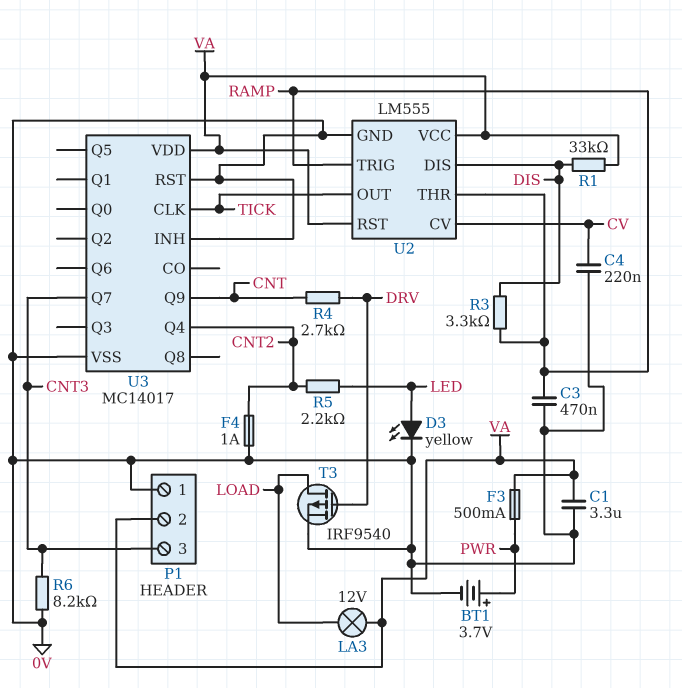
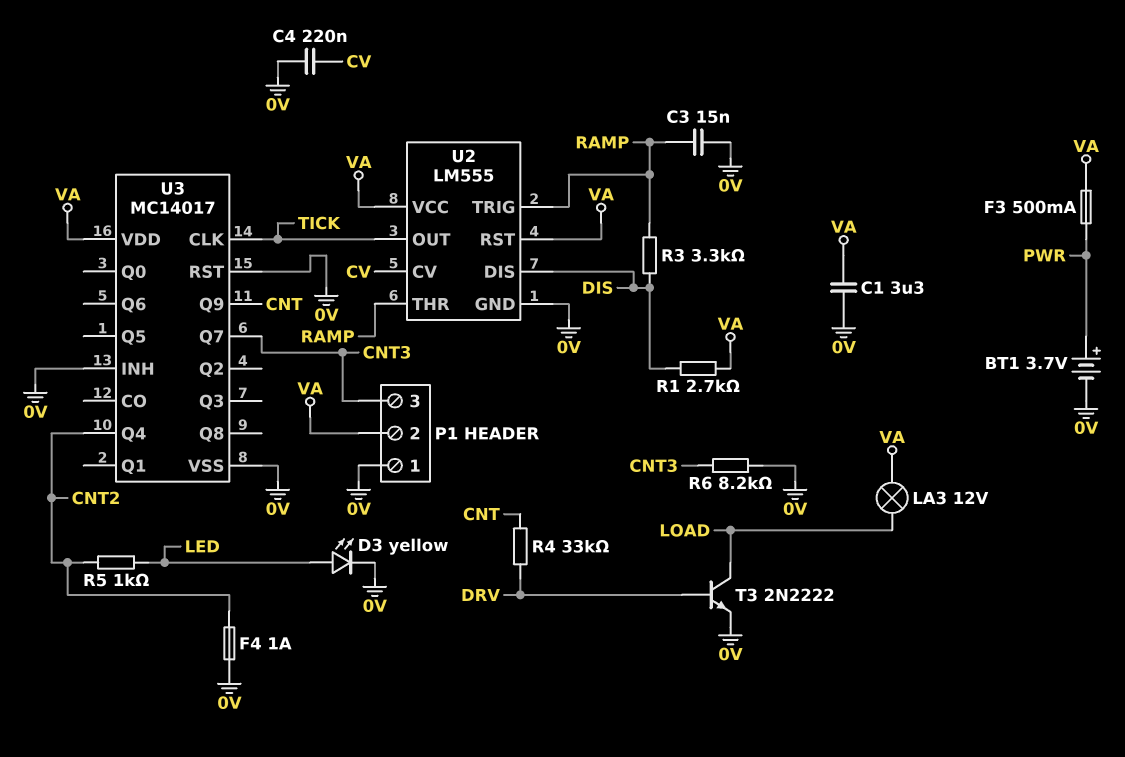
C3: 470nF (0V, RAMP) -> 15nF (0V, RAMP)
R1: 33k (DIS, VA) -> 2.7k (DIS, VA)
R4: 2.7k (CNT, DRV) -> 33k (CNT, DRV)
R5: 2.2k (CNT2, LED) -> 1k (CNT2, LED)
T3: PMOS IRF9540 (G DRV, D LOAD, S 0V) -> NPN 2N2222 (B DRV, C LOAD, E 0V)

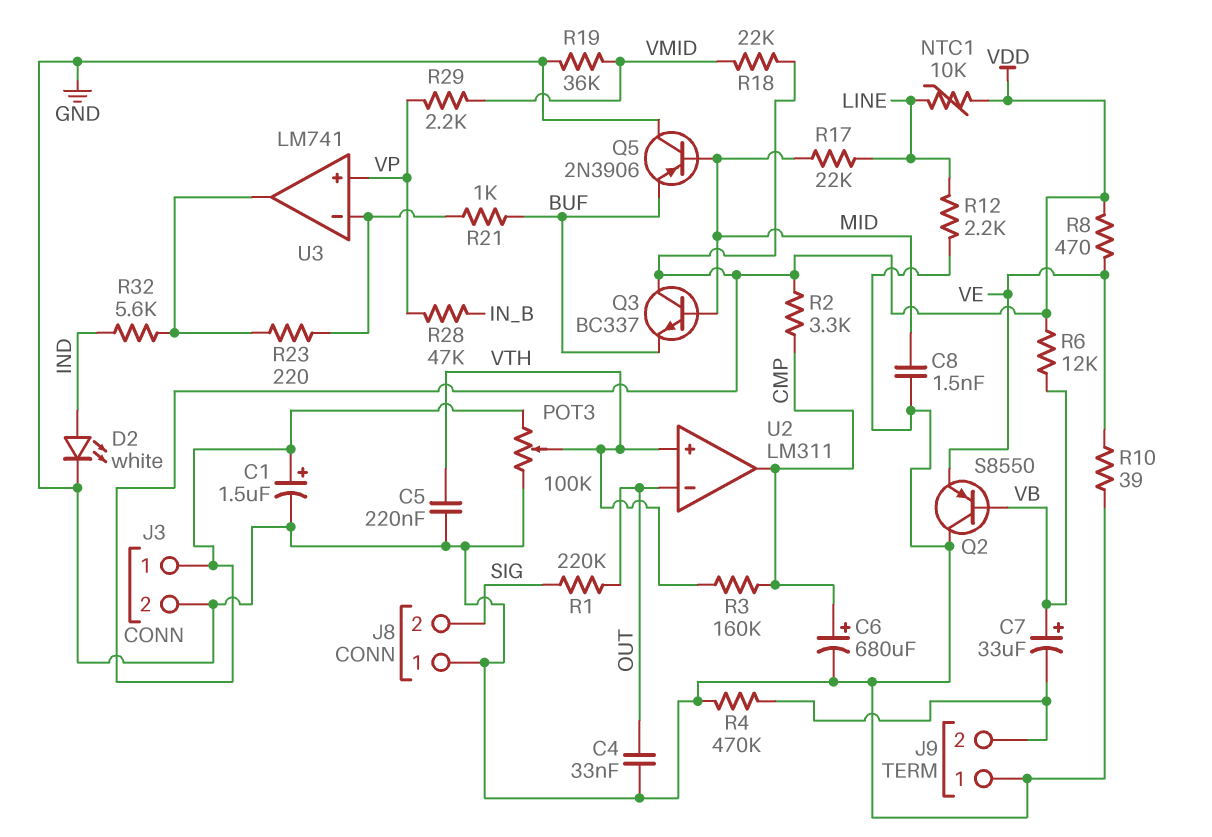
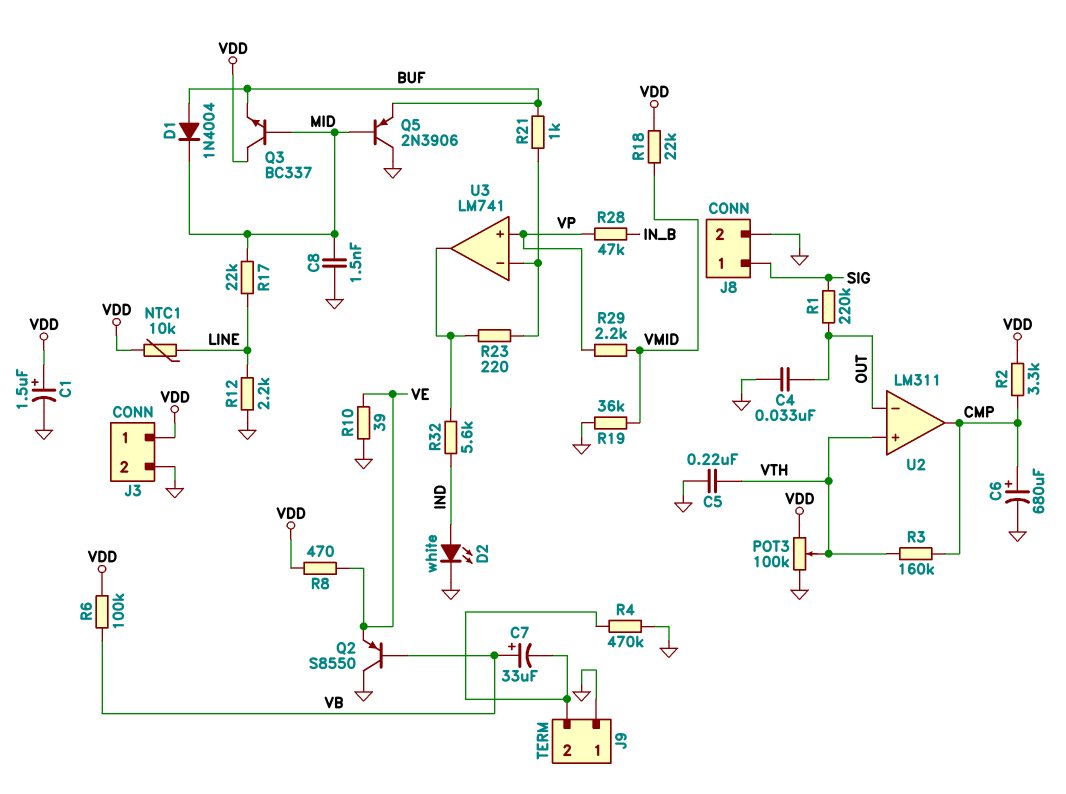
D1: none -> diode 1N4004 (A BUF, K MID)
J8 pin 1: GND -> SIG
J8 pin 2: SIG -> GND
R6: 12k (VB, VDD) -> 100k (VB, VDD)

**What this task involves:** Full transcription without images: please go through the records and repeat them exactly.

**Solution:**
C3: 470nF (0V, RAMP) -> 15nF (0V, RAMP)
R1: 33k (DIS, VA) -> 2.7k (DIS, VA)
R4: 2.7k (CNT, DRV) -> 33k (CNT, DRV)
R5: 2.2k (CNT2, LED) -> 1k (CNT2, LED)
T3: PMOS IRF9540 (G DRV, D LOAD, S 0V) -> NPN 2N2222 (B DRV, C LOAD, E 0V)

D1: none -> diode 1N4004 (A BUF, K MID)
J8 pin 1: GND -> SIG
J8 pin 2: SIG -> GND
R6: 12k (VB, VDD) -> 100k (VB, VDD)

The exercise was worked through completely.